▸ **BRIEF**:
From the listing below, pull each line that includes "pink".

▸ **PROVIDED MATERIAL**:

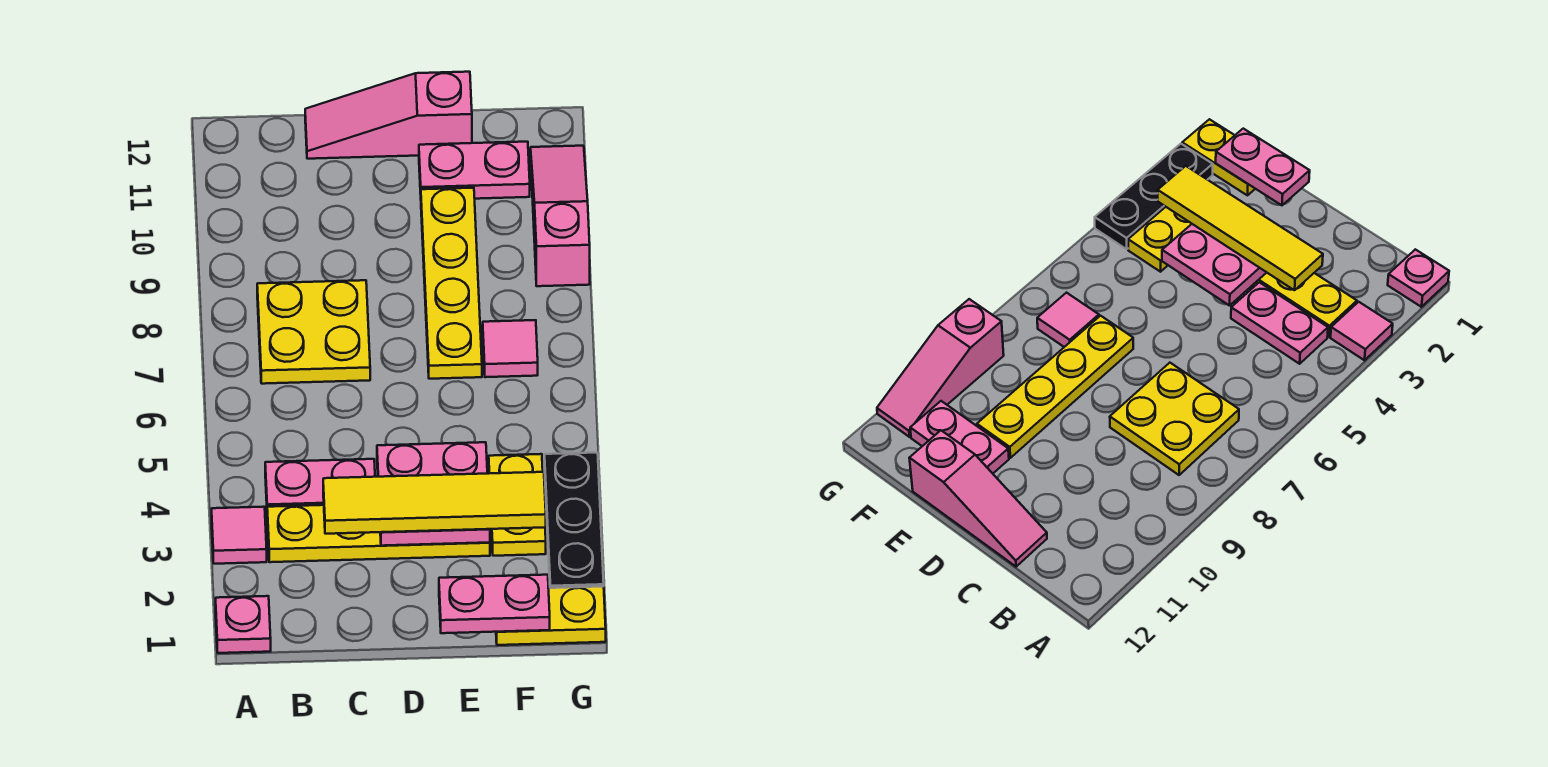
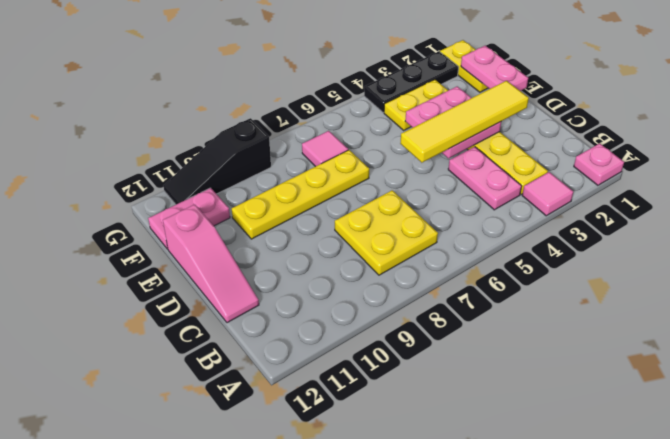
yellow tile C3:F3 level 3 -> yellow tile D2:D5 level 3
pink plate E11:F11 level 1 -> pink plate F11:F12 level 1
pink slope G9:G11 level 1 top 9 -> black slope G9:G11 level 1 top 9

▸ **EXERCISE OUTPUT**:
pink plate E11:F11 level 1 -> pink plate F11:F12 level 1
pink slope G9:G11 level 1 top 9 -> black slope G9:G11 level 1 top 9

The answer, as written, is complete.